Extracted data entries
········
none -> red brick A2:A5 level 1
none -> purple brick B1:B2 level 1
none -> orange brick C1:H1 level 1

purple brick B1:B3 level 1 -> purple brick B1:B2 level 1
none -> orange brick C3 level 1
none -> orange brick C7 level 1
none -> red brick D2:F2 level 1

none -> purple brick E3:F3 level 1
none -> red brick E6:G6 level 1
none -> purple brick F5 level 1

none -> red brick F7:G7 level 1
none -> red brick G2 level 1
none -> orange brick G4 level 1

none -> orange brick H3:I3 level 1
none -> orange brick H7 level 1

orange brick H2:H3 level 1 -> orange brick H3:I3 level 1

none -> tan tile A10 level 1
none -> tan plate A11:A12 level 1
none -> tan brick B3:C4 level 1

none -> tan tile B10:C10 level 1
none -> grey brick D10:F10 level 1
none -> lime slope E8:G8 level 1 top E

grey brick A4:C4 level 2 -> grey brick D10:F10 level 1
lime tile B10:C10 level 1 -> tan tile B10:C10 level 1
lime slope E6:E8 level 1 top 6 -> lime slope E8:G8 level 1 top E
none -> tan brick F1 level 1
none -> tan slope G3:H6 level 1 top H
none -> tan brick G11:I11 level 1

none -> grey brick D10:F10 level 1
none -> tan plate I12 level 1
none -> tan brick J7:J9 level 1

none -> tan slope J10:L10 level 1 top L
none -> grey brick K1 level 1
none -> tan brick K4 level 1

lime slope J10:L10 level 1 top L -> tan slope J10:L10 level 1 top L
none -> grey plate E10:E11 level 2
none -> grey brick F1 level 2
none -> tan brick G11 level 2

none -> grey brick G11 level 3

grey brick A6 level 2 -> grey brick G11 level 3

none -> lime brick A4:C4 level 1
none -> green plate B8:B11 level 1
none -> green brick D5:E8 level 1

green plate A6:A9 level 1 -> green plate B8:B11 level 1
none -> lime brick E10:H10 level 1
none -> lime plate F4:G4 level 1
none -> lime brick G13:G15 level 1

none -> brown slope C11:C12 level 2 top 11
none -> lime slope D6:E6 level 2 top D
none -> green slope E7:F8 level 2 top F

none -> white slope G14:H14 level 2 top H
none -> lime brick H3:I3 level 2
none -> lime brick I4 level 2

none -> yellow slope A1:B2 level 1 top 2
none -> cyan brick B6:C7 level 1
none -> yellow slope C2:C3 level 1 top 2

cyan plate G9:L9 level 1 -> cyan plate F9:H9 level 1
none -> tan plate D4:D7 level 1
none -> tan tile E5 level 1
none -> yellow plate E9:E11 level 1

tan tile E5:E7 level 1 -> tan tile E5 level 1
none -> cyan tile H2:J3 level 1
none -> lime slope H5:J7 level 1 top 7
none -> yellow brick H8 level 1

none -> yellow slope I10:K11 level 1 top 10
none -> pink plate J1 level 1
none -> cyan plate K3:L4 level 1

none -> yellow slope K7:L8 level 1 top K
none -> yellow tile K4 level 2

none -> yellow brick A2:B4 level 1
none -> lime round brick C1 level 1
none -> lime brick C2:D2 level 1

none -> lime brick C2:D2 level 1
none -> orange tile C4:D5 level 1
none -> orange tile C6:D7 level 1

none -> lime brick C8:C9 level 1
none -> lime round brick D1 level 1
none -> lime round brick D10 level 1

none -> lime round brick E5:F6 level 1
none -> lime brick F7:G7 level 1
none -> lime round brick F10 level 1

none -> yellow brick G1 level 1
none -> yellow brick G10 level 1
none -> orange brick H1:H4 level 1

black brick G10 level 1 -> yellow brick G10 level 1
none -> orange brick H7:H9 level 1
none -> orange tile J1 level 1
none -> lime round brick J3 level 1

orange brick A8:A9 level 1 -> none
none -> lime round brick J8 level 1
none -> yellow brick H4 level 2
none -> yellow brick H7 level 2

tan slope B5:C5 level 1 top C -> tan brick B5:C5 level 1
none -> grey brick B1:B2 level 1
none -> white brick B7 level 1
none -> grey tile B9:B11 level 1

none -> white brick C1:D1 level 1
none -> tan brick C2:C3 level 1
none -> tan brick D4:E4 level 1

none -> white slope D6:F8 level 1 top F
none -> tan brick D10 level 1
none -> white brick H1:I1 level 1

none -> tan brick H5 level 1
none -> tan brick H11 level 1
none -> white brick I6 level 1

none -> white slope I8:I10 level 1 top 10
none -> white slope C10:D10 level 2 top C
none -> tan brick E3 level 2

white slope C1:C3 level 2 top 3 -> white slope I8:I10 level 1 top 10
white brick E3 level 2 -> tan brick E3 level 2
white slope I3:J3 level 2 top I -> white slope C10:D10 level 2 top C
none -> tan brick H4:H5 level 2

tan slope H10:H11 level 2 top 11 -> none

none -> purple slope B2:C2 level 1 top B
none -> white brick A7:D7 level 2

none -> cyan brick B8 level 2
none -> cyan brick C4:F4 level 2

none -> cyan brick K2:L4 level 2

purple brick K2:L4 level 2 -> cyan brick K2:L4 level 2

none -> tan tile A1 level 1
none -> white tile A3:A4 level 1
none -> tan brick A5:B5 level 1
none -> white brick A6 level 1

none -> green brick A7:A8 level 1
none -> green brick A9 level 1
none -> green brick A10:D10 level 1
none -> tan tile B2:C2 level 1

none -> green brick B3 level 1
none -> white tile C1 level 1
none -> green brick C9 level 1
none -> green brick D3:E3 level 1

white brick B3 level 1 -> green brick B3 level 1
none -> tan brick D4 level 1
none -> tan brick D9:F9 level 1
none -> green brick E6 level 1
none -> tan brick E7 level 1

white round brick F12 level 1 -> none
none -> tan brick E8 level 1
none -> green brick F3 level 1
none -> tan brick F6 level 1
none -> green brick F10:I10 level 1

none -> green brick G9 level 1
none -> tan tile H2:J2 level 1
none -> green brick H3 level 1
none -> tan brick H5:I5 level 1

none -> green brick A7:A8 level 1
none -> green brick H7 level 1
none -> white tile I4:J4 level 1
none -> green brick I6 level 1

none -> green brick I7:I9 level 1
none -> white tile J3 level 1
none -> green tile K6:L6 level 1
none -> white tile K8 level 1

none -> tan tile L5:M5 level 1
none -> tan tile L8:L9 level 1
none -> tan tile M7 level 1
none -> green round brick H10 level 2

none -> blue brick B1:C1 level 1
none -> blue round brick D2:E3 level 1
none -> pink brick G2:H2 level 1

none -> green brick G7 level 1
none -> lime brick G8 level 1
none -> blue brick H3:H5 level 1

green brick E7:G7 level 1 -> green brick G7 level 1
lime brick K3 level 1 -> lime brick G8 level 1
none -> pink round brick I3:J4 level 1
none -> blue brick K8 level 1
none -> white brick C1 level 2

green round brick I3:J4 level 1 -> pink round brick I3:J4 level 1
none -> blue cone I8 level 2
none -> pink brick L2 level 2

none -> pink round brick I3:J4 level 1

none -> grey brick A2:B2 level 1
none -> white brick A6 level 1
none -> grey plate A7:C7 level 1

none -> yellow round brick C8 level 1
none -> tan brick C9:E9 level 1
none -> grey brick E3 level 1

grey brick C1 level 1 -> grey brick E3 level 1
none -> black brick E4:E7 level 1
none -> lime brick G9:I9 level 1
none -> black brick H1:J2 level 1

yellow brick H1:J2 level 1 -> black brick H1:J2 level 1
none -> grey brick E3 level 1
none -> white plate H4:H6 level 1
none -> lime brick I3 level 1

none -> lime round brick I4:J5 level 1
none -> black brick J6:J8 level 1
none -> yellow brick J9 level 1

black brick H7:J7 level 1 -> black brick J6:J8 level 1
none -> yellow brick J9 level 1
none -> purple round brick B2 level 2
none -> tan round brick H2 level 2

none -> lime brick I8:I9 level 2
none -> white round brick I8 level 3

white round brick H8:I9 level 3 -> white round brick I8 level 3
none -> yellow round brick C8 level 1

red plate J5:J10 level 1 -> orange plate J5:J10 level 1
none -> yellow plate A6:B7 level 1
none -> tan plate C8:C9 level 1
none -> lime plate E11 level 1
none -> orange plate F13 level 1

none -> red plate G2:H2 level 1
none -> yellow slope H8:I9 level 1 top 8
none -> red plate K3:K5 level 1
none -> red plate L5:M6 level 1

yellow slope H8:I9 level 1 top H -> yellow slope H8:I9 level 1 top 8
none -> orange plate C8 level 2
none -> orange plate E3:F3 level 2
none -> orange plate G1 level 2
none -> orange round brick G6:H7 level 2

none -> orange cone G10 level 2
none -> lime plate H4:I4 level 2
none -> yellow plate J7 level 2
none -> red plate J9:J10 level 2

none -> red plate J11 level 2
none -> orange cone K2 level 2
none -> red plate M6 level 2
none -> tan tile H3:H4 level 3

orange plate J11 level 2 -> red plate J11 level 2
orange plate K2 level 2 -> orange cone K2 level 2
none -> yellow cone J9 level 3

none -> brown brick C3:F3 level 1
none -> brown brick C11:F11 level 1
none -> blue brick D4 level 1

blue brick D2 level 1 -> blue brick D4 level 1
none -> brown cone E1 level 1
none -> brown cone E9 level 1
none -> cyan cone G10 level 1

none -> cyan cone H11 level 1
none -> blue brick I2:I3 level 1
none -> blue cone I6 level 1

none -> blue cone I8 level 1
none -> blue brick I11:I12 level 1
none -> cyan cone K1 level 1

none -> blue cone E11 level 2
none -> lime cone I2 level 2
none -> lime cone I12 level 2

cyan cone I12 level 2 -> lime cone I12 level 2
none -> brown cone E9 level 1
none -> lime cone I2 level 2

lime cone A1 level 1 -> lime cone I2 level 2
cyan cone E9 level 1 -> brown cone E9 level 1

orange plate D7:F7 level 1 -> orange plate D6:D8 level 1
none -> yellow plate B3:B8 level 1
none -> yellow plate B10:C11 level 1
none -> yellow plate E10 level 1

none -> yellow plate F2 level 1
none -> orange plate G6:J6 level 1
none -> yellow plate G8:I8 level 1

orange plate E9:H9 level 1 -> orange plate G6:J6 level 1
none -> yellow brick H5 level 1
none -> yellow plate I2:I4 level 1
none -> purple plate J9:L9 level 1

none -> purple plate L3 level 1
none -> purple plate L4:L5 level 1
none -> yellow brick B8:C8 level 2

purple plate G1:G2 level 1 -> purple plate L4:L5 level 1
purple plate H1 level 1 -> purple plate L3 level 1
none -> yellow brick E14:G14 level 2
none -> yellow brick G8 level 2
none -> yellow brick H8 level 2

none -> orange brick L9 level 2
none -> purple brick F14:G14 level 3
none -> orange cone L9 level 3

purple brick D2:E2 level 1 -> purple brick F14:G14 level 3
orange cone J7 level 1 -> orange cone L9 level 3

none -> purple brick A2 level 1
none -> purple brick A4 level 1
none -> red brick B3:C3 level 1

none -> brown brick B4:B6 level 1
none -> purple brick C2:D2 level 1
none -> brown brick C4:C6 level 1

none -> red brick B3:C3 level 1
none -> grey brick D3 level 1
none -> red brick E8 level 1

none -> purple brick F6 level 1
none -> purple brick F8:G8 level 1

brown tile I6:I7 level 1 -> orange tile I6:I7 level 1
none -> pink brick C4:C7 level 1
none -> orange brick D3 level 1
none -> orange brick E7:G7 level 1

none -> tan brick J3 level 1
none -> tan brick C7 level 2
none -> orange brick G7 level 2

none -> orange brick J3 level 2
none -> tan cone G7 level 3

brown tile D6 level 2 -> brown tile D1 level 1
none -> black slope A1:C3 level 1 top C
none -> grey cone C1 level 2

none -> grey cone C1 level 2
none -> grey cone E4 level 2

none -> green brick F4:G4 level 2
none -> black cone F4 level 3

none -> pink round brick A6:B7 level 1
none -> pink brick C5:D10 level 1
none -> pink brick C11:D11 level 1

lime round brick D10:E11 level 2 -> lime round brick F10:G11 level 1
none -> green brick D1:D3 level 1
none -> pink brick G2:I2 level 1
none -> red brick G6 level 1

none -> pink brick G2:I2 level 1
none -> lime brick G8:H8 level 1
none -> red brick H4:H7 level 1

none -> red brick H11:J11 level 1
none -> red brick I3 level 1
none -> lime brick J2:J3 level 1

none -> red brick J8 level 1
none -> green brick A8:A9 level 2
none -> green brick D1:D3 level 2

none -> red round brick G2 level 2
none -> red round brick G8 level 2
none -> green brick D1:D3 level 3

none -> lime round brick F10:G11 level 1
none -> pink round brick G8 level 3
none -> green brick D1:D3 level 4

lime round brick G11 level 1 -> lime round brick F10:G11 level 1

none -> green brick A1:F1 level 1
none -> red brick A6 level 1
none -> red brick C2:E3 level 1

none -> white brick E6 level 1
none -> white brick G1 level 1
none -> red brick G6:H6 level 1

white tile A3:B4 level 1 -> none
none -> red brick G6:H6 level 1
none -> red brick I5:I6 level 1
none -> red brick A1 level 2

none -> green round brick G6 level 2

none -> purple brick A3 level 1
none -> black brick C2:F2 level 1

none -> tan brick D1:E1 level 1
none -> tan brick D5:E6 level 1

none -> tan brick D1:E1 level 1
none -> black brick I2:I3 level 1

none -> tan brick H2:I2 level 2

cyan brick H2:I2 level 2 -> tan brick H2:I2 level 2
········
■ YOUR GOAL ■
Give again, word for word, the records from their first line to the one with "none -> purple brick F5 level 1", and leave out all else.

■ RESPONSE TO THE EXERCISE ■
none -> red brick A2:A5 level 1
none -> purple brick B1:B2 level 1
none -> orange brick C1:H1 level 1

purple brick B1:B3 level 1 -> purple brick B1:B2 level 1
none -> orange brick C3 level 1
none -> orange brick C7 level 1
none -> red brick D2:F2 level 1

none -> purple brick E3:F3 level 1
none -> red brick E6:G6 level 1
none -> purple brick F5 level 1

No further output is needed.